• **MATERIAL PROVIDED**

• • • •

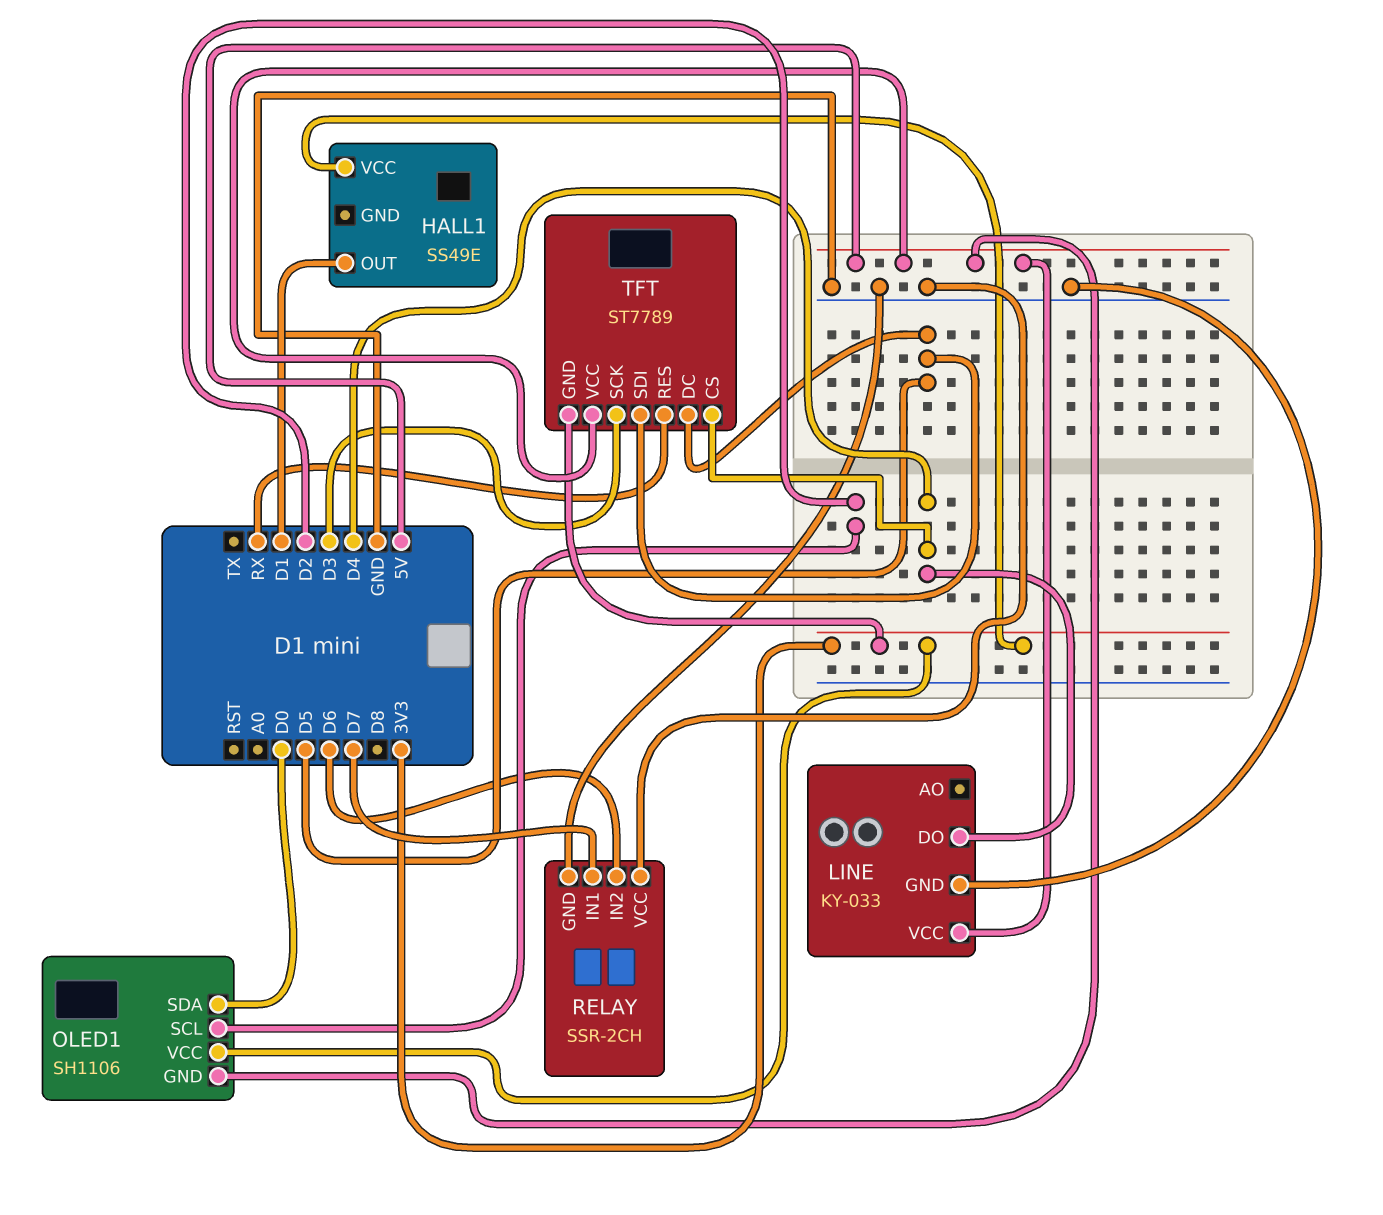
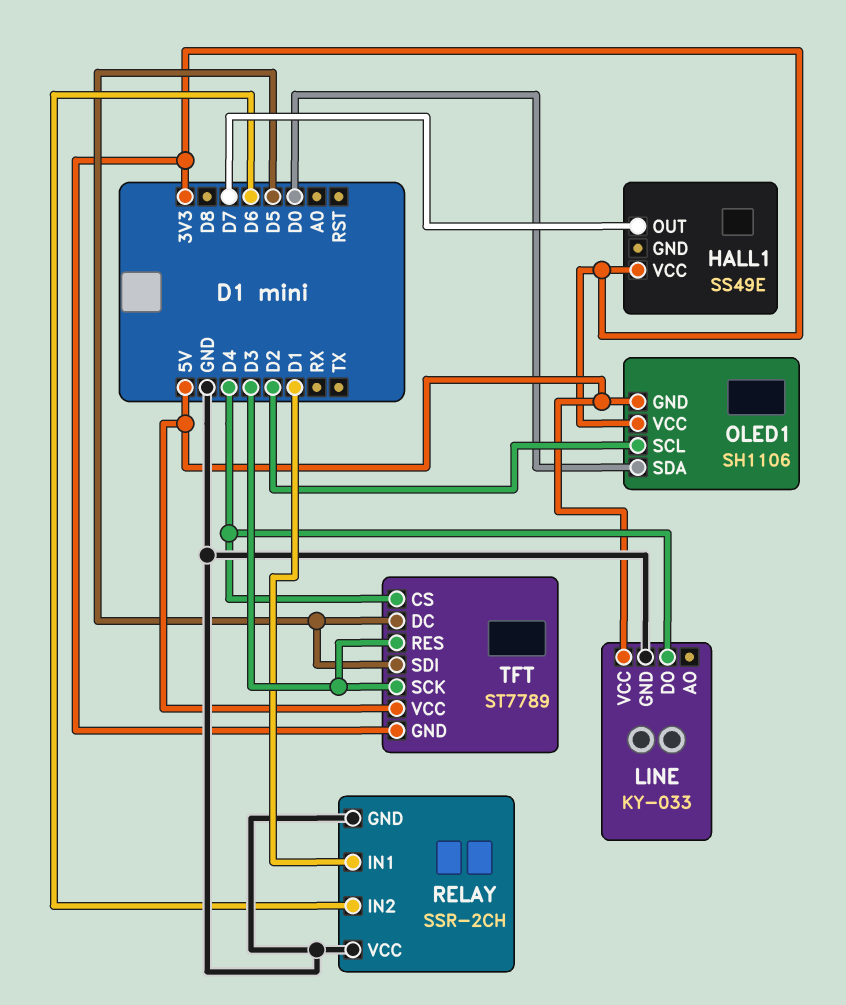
HALL1 pin OUT: D1 -> D7
RELAY pin IN1: D7 -> D1
TFT pin RES: RX -> D3

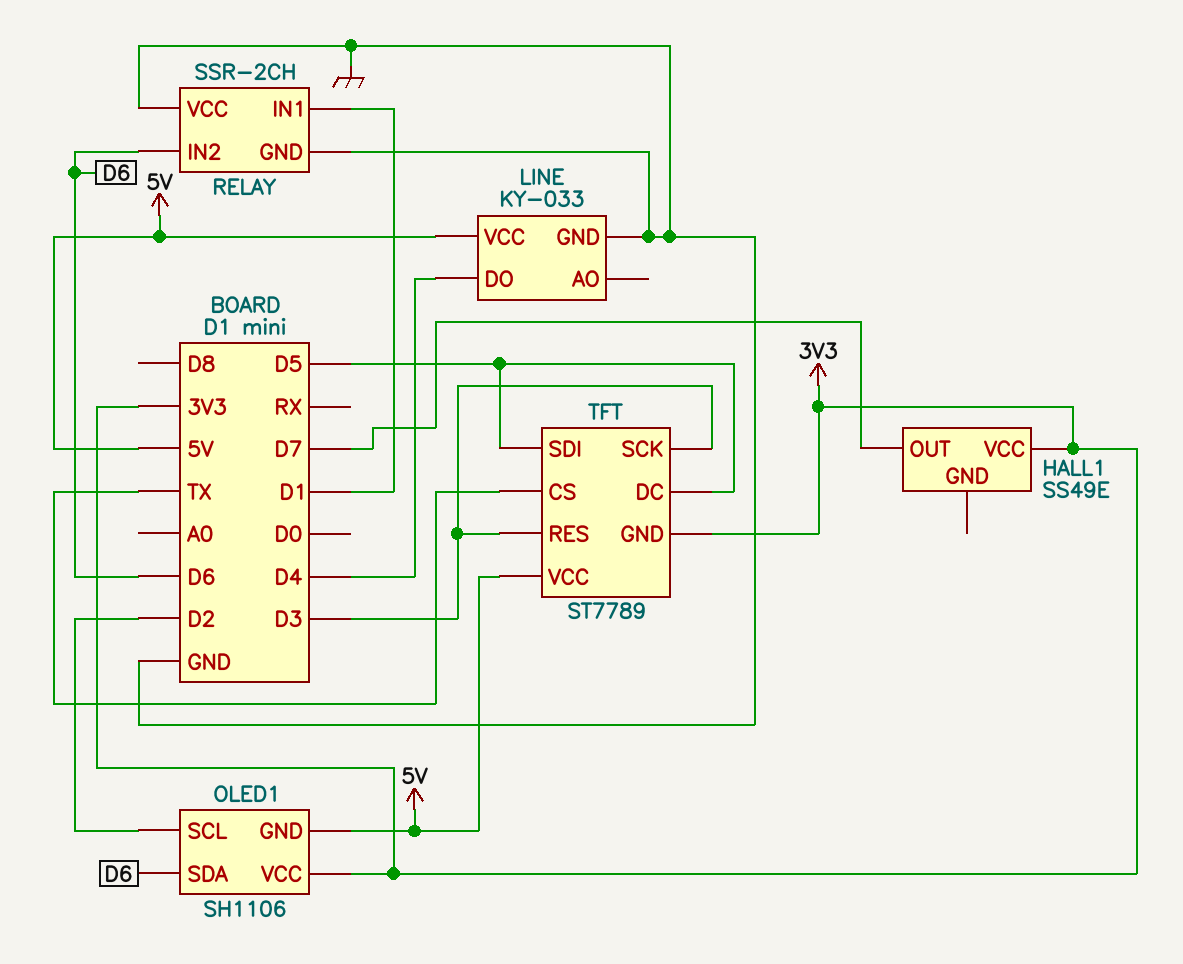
OLED1 pin SDA: D0 -> D6
TFT pin CS: D4 -> TX

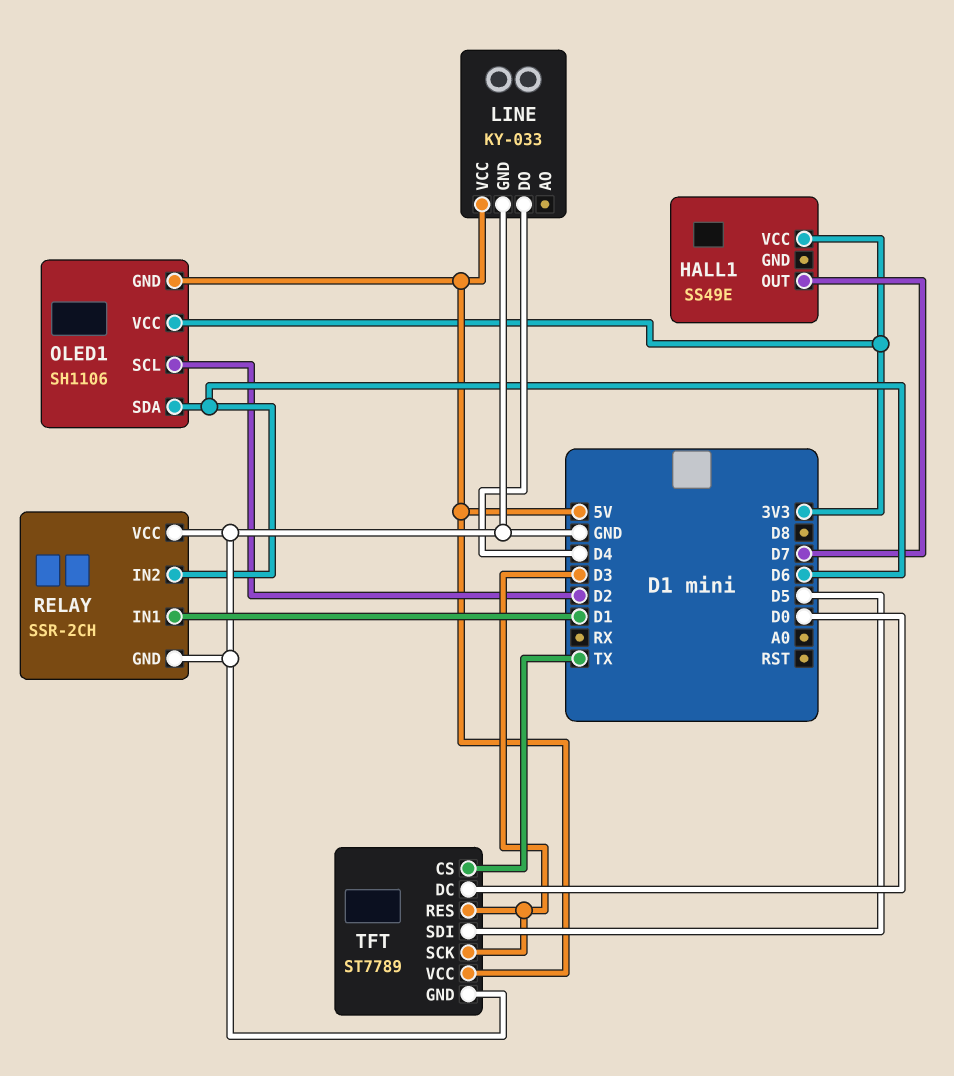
TFT pin DC: D5 -> D0
TFT pin GND: 3V3 -> GND

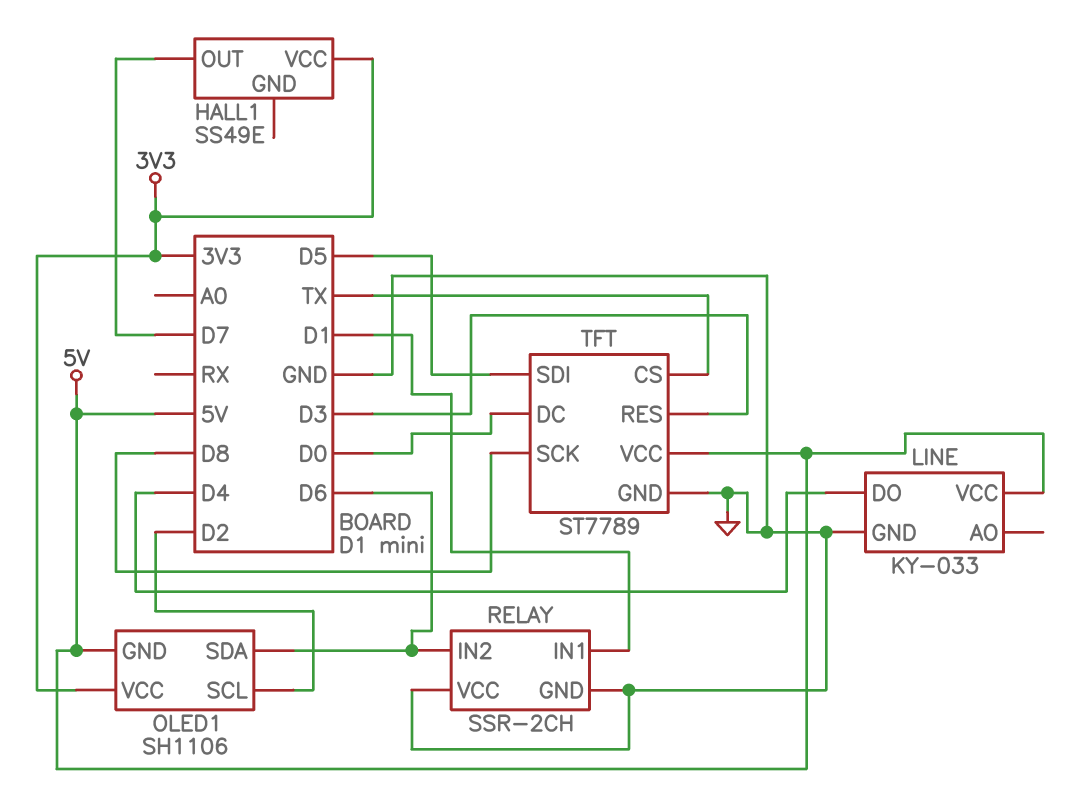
TFT pin SCK: D3 -> D8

• • • •

• **TASK TO COMPLETE**
Copy out every line above without change, dropping the pictures.

• **ANSWER SPACE**
HALL1 pin OUT: D1 -> D7
RELAY pin IN1: D7 -> D1
TFT pin RES: RX -> D3

OLED1 pin SDA: D0 -> D6
TFT pin CS: D4 -> TX

TFT pin DC: D5 -> D0
TFT pin GND: 3V3 -> GND

TFT pin SCK: D3 -> D8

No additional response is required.